#### BRIEF:
Copy out each line of the data below in which the string "purple" appears.

#### RECORDS SHOWN:

::::::::

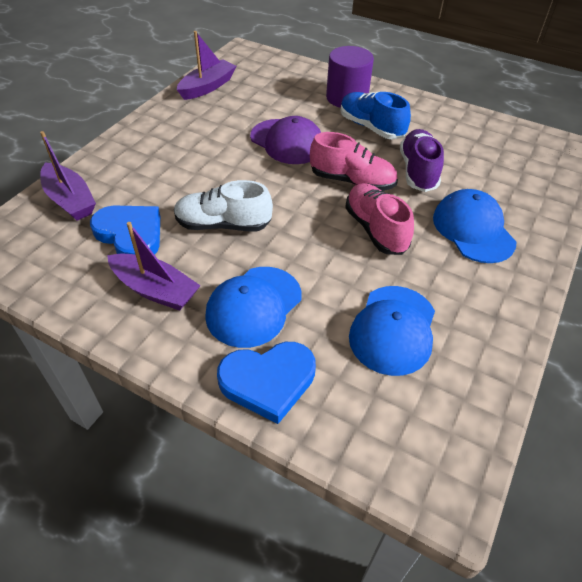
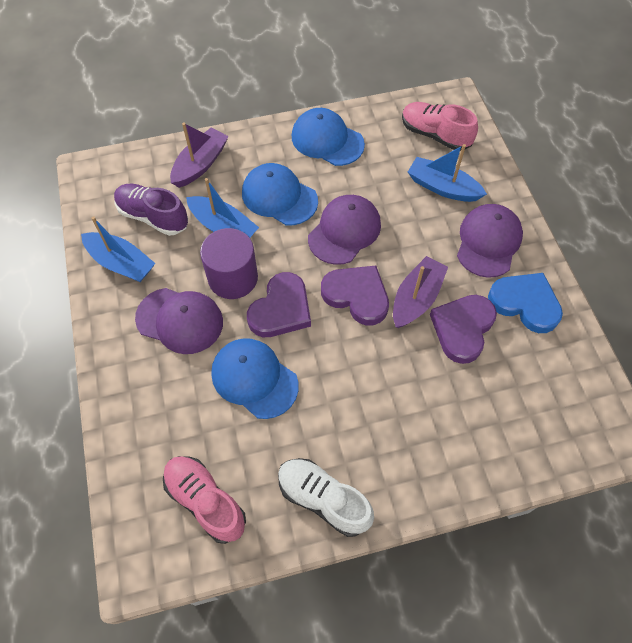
blue boat: 0 -> 3
blue heart: 2 -> 1
blue shoe: 1 -> 0
purple boat: 3 -> 2
purple cap: 1 -> 3
purple heart: 0 -> 3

::::::::

#### ANSWER SPACE:
purple boat: 3 -> 2
purple cap: 1 -> 3
purple heart: 0 -> 3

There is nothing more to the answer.